[Version comparison data]
☆ ☆ ☆ ☆ ☆
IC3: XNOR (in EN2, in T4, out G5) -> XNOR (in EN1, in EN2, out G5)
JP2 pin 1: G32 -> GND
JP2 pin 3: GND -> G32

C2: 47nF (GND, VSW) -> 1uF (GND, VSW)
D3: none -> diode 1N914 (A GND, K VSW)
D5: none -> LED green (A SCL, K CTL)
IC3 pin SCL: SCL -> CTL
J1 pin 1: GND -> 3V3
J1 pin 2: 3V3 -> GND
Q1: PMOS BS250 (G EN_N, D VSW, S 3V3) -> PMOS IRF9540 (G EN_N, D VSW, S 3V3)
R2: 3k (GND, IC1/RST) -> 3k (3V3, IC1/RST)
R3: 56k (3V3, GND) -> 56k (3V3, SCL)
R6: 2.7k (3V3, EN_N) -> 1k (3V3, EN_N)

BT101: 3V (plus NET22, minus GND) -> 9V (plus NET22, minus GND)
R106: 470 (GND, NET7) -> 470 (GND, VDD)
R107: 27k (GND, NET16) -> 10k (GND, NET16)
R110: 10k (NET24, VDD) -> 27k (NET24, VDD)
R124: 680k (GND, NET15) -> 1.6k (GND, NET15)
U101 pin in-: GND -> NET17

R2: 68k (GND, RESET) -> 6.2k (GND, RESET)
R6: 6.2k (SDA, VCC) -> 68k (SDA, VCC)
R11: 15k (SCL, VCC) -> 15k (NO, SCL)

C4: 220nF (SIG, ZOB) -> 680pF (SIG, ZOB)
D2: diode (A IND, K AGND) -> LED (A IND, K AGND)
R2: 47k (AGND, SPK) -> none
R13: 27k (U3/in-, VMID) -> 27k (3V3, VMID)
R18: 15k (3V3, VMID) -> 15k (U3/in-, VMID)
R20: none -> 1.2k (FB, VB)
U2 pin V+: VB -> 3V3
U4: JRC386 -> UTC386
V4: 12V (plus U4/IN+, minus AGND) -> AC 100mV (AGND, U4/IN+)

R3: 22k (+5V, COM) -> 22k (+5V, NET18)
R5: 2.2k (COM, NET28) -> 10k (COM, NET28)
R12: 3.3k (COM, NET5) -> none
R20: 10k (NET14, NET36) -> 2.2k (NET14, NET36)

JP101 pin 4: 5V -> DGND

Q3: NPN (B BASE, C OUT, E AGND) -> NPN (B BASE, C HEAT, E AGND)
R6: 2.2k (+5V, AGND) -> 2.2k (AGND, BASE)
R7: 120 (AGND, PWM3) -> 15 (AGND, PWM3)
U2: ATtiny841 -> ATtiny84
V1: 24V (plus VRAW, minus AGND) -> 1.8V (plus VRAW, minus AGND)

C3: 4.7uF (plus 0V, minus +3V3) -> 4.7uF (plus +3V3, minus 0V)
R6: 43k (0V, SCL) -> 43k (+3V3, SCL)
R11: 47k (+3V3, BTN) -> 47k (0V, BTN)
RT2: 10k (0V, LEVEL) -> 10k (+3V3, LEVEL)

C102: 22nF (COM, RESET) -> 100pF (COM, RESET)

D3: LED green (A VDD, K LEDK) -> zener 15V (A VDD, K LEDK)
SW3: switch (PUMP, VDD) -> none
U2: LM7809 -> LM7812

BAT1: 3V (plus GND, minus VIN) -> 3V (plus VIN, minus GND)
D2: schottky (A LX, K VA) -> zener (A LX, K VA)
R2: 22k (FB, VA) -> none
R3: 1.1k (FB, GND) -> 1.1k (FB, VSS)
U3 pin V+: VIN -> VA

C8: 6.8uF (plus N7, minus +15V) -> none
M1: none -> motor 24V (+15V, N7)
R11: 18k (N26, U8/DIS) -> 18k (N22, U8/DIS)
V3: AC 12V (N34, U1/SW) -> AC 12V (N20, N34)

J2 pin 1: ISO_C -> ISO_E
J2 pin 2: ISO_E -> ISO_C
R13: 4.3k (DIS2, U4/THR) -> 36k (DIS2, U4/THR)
☆ ☆ ☆ ☆ ☆
» **EXERCISE AIM**:
What is needed is each line of the data, printed exactly.

» **EXERCISE ANSWER**:
IC3: XNOR (in EN2, in T4, out G5) -> XNOR (in EN1, in EN2, out G5)
JP2 pin 1: G32 -> GND
JP2 pin 3: GND -> G32

C2: 47nF (GND, VSW) -> 1uF (GND, VSW)
D3: none -> diode 1N914 (A GND, K VSW)
D5: none -> LED green (A SCL, K CTL)
IC3 pin SCL: SCL -> CTL
J1 pin 1: GND -> 3V3
J1 pin 2: 3V3 -> GND
Q1: PMOS BS250 (G EN_N, D VSW, S 3V3) -> PMOS IRF9540 (G EN_N, D VSW, S 3V3)
R2: 3k (GND, IC1/RST) -> 3k (3V3, IC1/RST)
R3: 56k (3V3, GND) -> 56k (3V3, SCL)
R6: 2.7k (3V3, EN_N) -> 1k (3V3, EN_N)

BT101: 3V (plus NET22, minus GND) -> 9V (plus NET22, minus GND)
R106: 470 (GND, NET7) -> 470 (GND, VDD)
R107: 27k (GND, NET16) -> 10k (GND, NET16)
R110: 10k (NET24, VDD) -> 27k (NET24, VDD)
R124: 680k (GND, NET15) -> 1.6k (GND, NET15)
U101 pin in-: GND -> NET17

R2: 68k (GND, RESET) -> 6.2k (GND, RESET)
R6: 6.2k (SDA, VCC) -> 68k (SDA, VCC)
R11: 15k (SCL, VCC) -> 15k (NO, SCL)

C4: 220nF (SIG, ZOB) -> 680pF (SIG, ZOB)
D2: diode (A IND, K AGND) -> LED (A IND, K AGND)
R2: 47k (AGND, SPK) -> none
R13: 27k (U3/in-, VMID) -> 27k (3V3, VMID)
R18: 15k (3V3, VMID) -> 15k (U3/in-, VMID)
R20: none -> 1.2k (FB, VB)
U2 pin V+: VB -> 3V3
U4: JRC386 -> UTC386
V4: 12V (plus U4/IN+, minus AGND) -> AC 100mV (AGND, U4/IN+)

R3: 22k (+5V, COM) -> 22k (+5V, NET18)
R5: 2.2k (COM, NET28) -> 10k (COM, NET28)
R12: 3.3k (COM, NET5) -> none
R20: 10k (NET14, NET36) -> 2.2k (NET14, NET36)

JP101 pin 4: 5V -> DGND

Q3: NPN (B BASE, C OUT, E AGND) -> NPN (B BASE, C HEAT, E AGND)
R6: 2.2k (+5V, AGND) -> 2.2k (AGND, BASE)
R7: 120 (AGND, PWM3) -> 15 (AGND, PWM3)
U2: ATtiny841 -> ATtiny84
V1: 24V (plus VRAW, minus AGND) -> 1.8V (plus VRAW, minus AGND)

C3: 4.7uF (plus 0V, minus +3V3) -> 4.7uF (plus +3V3, minus 0V)
R6: 43k (0V, SCL) -> 43k (+3V3, SCL)
R11: 47k (+3V3, BTN) -> 47k (0V, BTN)
RT2: 10k (0V, LEVEL) -> 10k (+3V3, LEVEL)

C102: 22nF (COM, RESET) -> 100pF (COM, RESET)

D3: LED green (A VDD, K LEDK) -> zener 15V (A VDD, K LEDK)
SW3: switch (PUMP, VDD) -> none
U2: LM7809 -> LM7812

BAT1: 3V (plus GND, minus VIN) -> 3V (plus VIN, minus GND)
D2: schottky (A LX, K VA) -> zener (A LX, K VA)
R2: 22k (FB, VA) -> none
R3: 1.1k (FB, GND) -> 1.1k (FB, VSS)
U3 pin V+: VIN -> VA

C8: 6.8uF (plus N7, minus +15V) -> none
M1: none -> motor 24V (+15V, N7)
R11: 18k (N26, U8/DIS) -> 18k (N22, U8/DIS)
V3: AC 12V (N34, U1/SW) -> AC 12V (N20, N34)

J2 pin 1: ISO_C -> ISO_E
J2 pin 2: ISO_E -> ISO_C
R13: 4.3k (DIS2, U4/THR) -> 36k (DIS2, U4/THR)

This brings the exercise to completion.